> Job
Below are some records. Return exactly the lines from the one with "water cooler: (62, 169)" to the one with "printer: (169, 159)", and nothing else.
.....
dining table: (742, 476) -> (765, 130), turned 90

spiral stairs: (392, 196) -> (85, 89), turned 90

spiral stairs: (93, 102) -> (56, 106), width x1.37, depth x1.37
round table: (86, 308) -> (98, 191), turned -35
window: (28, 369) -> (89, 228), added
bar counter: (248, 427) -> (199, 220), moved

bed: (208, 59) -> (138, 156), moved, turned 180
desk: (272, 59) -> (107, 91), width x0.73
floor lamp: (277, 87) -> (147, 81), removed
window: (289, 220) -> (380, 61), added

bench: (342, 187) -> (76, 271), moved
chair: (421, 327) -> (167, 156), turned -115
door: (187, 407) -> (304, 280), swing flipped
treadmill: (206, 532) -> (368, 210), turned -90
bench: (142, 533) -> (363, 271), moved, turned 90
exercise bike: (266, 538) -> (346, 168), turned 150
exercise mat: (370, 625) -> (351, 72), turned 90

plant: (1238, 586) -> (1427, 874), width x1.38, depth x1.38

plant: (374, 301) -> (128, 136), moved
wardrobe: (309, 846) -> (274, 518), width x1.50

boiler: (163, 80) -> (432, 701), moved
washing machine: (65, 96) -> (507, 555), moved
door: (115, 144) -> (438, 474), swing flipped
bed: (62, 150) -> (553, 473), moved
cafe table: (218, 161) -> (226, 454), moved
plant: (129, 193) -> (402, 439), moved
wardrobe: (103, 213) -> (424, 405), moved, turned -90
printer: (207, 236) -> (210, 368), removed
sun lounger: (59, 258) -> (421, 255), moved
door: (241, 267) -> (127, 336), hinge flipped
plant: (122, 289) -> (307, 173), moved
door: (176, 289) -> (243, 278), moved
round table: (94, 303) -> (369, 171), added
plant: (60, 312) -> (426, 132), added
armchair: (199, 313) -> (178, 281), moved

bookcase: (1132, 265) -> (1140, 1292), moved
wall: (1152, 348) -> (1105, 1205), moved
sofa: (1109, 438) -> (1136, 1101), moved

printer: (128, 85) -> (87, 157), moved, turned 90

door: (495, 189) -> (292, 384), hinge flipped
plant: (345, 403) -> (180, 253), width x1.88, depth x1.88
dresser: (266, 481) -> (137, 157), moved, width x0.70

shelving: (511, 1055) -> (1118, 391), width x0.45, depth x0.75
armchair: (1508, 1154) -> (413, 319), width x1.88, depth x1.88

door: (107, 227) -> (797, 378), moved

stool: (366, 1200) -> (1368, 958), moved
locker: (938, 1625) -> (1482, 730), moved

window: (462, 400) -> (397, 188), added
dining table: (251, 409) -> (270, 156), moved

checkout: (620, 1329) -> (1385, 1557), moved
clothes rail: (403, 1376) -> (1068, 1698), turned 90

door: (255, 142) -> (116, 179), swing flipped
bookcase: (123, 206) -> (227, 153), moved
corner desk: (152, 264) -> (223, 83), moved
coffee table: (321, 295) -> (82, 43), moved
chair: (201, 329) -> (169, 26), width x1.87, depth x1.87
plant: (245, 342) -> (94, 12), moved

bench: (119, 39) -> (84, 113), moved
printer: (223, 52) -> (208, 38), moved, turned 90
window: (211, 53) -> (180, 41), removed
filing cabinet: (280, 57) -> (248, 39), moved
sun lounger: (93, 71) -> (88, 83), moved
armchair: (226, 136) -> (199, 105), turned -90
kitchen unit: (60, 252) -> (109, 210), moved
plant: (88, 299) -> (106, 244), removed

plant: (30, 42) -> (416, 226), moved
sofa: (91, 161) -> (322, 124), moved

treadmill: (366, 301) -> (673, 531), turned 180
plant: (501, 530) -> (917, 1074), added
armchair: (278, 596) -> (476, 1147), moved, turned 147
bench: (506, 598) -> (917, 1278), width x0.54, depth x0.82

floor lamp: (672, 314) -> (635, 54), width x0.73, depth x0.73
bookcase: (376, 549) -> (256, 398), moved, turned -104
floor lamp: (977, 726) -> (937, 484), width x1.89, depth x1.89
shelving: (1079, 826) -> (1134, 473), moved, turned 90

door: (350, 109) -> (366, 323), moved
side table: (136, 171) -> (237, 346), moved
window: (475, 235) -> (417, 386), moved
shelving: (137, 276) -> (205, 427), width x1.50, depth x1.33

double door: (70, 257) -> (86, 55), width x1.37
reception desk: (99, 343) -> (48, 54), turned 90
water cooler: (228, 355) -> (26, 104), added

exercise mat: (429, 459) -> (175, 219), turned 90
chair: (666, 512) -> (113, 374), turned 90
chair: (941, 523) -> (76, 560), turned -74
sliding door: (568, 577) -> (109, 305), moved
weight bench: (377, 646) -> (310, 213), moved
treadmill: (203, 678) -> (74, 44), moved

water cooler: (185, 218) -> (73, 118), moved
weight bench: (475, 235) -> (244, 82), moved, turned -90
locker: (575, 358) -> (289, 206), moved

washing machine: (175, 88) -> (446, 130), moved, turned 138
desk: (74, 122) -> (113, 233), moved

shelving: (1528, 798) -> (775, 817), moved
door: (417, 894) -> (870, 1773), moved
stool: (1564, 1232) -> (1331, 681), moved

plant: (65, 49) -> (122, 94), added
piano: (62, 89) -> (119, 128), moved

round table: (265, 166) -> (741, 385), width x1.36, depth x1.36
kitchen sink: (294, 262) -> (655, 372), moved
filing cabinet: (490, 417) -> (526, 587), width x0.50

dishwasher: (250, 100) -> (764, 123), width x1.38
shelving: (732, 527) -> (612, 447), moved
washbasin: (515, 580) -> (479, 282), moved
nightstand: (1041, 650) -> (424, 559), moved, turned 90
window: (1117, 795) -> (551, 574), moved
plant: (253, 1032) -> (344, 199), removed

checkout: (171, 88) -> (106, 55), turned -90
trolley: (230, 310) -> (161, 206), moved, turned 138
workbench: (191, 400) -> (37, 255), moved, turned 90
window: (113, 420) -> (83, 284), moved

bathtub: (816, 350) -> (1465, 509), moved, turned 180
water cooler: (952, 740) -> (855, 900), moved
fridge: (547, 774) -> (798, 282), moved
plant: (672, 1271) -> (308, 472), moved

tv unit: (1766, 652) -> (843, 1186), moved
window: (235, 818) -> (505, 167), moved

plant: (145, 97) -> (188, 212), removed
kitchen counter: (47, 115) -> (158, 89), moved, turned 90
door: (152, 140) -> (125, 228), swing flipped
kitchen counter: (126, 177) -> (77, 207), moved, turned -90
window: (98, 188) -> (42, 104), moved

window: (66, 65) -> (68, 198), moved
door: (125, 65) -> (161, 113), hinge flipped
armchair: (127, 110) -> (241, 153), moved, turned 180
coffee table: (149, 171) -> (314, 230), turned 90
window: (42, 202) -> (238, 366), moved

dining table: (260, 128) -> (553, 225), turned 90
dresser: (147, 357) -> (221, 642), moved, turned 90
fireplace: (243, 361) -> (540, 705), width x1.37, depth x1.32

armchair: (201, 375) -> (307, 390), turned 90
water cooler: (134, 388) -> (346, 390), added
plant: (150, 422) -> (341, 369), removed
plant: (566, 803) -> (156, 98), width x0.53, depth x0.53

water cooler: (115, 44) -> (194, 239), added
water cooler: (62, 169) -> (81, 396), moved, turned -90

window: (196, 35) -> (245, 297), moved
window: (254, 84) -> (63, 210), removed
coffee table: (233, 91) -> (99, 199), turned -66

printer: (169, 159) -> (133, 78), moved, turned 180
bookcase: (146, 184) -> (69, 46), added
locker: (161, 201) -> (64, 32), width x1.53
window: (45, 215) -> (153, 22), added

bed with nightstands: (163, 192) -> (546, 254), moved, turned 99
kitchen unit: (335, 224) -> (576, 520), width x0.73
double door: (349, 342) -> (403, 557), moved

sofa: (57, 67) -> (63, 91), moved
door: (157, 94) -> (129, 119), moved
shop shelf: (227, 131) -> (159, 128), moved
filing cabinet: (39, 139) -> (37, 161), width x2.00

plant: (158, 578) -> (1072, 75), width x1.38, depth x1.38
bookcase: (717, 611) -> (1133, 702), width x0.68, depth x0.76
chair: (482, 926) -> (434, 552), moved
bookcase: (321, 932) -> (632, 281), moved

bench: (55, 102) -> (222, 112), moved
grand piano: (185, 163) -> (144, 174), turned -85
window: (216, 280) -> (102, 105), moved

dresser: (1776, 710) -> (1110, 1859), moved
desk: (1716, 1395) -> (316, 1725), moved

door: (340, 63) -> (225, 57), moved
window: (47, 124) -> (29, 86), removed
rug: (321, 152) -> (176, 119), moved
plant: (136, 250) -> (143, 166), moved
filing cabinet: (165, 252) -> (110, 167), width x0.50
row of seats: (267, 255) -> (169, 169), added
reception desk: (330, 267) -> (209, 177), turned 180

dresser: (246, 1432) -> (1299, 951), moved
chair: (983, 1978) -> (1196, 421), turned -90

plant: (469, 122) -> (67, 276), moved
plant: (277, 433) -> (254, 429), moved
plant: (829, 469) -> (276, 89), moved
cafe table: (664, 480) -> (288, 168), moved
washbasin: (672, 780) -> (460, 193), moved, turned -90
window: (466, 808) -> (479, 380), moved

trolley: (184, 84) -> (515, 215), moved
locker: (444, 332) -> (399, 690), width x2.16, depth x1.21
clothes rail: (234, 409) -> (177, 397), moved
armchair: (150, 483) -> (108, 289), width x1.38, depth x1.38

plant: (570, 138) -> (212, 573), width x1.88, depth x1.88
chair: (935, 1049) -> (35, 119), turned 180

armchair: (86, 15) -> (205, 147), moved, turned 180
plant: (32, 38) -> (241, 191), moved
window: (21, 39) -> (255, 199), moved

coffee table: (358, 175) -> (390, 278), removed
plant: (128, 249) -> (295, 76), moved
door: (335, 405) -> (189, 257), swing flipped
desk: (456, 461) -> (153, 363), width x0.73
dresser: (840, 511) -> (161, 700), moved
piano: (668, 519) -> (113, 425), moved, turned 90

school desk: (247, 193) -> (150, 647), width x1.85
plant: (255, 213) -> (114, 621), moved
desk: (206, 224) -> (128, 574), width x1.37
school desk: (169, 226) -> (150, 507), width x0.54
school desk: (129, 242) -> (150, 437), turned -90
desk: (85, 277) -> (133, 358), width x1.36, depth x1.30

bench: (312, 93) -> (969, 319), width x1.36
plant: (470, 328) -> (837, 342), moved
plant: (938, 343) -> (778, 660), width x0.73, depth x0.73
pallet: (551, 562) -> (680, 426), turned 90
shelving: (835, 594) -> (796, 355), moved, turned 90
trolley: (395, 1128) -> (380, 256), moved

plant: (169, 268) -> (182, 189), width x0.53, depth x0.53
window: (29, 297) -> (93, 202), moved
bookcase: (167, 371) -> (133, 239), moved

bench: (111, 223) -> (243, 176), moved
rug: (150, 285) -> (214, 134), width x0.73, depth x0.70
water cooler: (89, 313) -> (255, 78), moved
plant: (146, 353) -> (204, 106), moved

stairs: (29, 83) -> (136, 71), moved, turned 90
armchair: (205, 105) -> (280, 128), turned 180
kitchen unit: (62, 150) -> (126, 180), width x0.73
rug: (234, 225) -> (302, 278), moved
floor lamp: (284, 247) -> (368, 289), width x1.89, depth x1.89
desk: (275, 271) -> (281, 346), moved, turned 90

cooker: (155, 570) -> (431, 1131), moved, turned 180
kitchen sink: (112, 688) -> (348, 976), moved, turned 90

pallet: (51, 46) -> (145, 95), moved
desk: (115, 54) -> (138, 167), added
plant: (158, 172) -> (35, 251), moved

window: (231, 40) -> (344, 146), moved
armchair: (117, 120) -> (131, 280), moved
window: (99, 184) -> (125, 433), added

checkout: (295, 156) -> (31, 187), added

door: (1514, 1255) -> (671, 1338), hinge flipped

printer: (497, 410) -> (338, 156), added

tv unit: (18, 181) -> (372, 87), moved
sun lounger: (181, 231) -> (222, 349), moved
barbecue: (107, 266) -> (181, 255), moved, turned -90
.....
> Exercise output
water cooler: (62, 169) -> (81, 396), moved, turned -90

window: (196, 35) -> (245, 297), moved
window: (254, 84) -> (63, 210), removed
coffee table: (233, 91) -> (99, 199), turned -66

printer: (169, 159) -> (133, 78), moved, turned 180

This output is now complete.